[Data for this exercise]

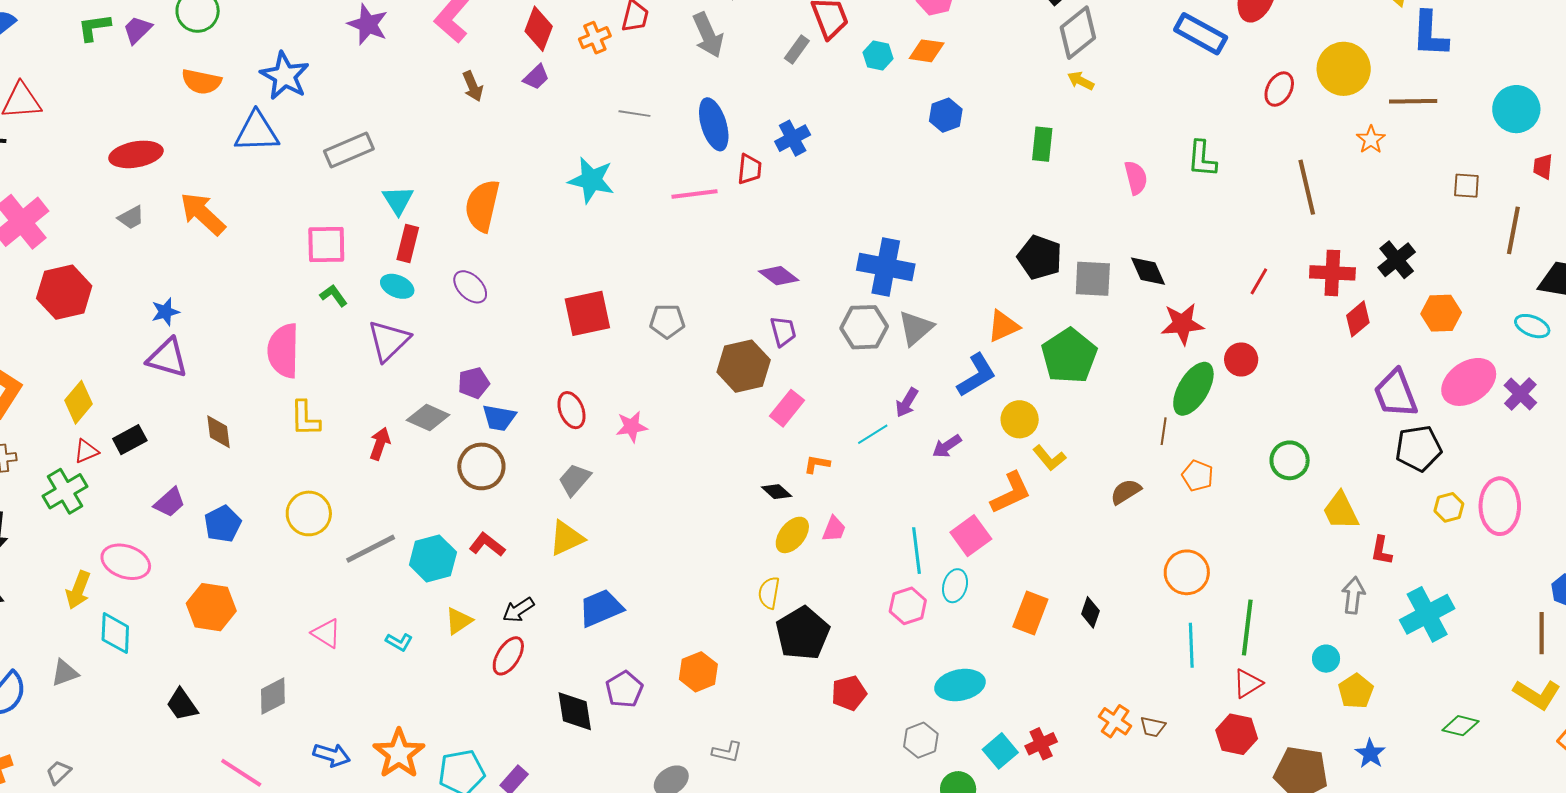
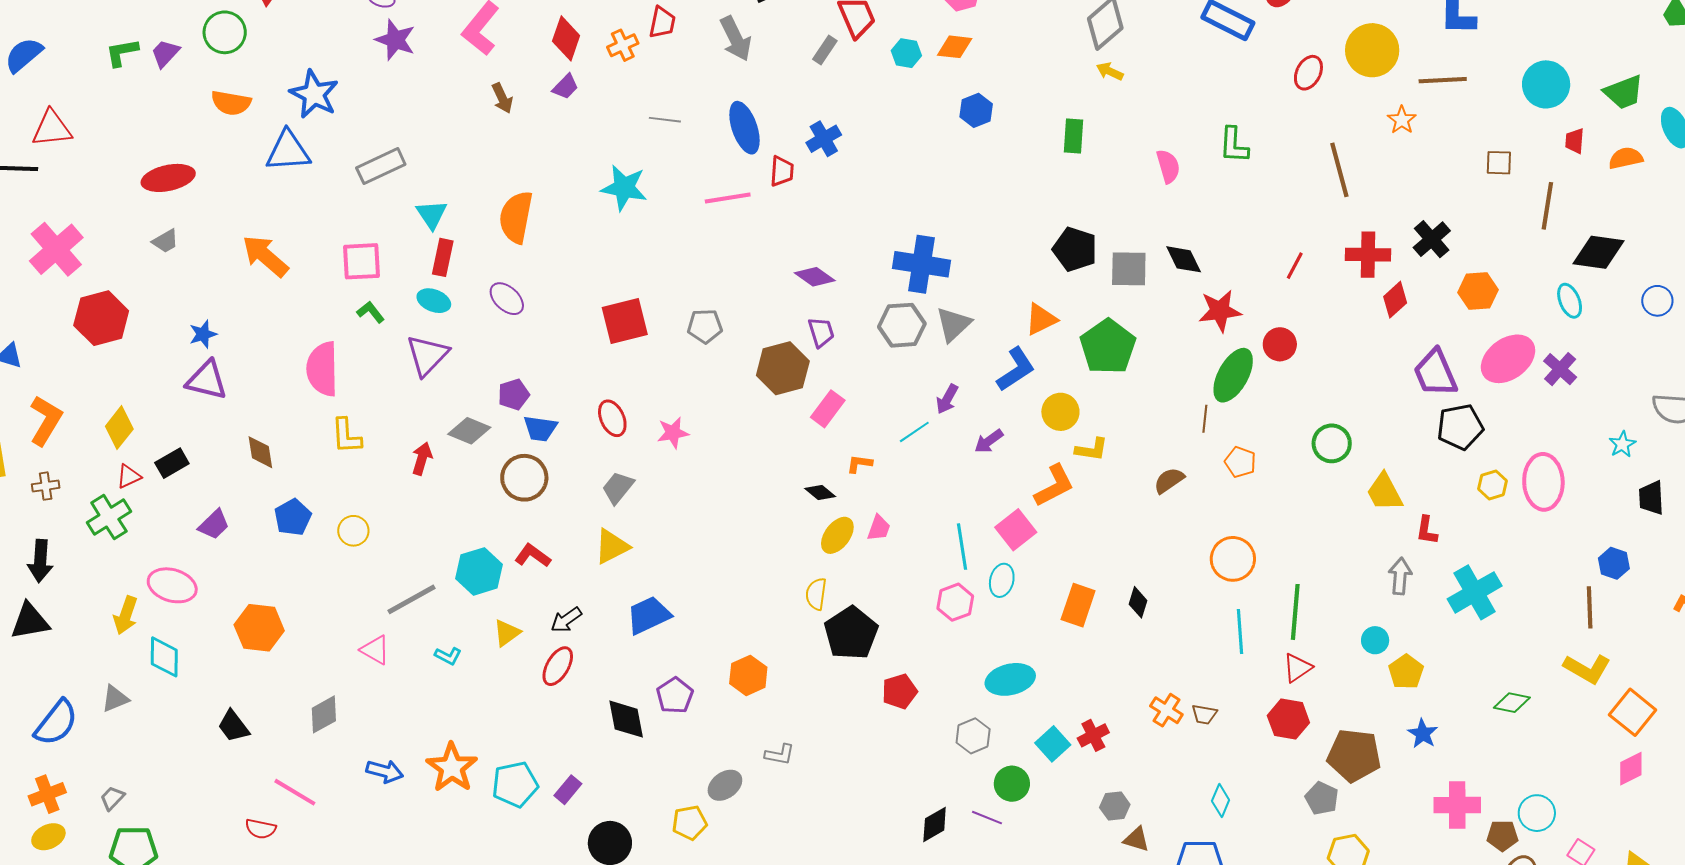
orange arrow: (203, 214) -> (265, 256), moved
cyan ellipse: (1532, 326) -> (1570, 301), turned 48
yellow L-shape: (1049, 458) -> (1092, 449), turned -40
yellow circle: (309, 513) -> (353, 531), size x0.7
blue pentagon: (223, 524) -> (293, 517), moved
gray line: (371, 549) -> (412, 599), moved

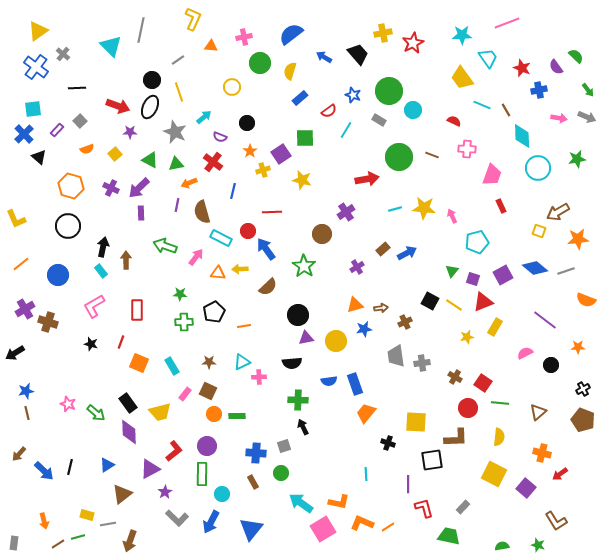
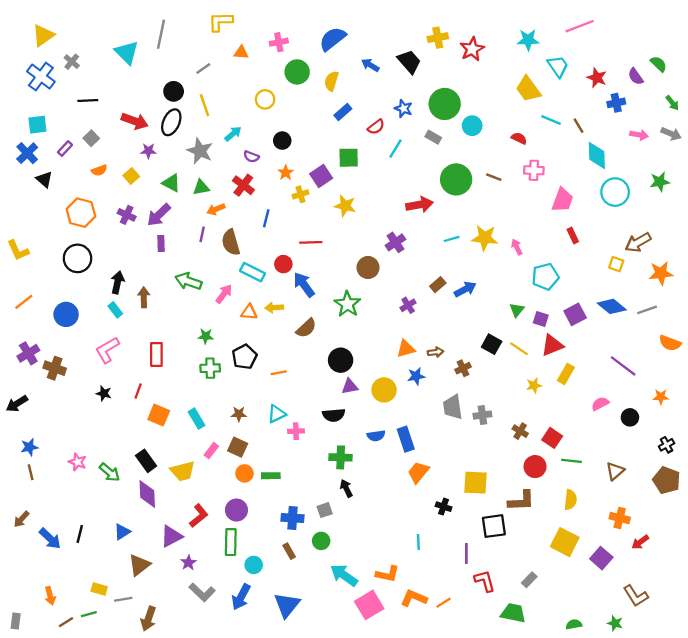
yellow L-shape: (193, 19) -> (220, 22), turned -115

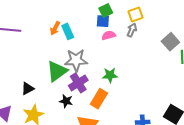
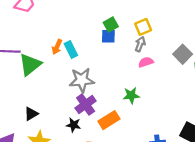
pink semicircle: (109, 35) -> (146, 62), moved
green triangle: (57, 71) -> (30, 65), moved
green star: (110, 75) -> (131, 95), moved
orange rectangle: (99, 99) -> (109, 120), turned 30

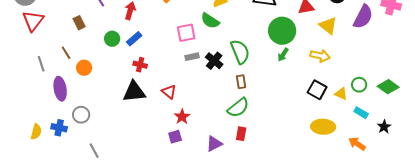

[/Data for this exercise]

■ Task directions ■
Look through the data above for the word "orange". Report each line where it occurs.

■ Expected answer ■
orange arrow: (203, 214) -> (265, 256), moved
orange rectangle: (99, 99) -> (109, 120), turned 30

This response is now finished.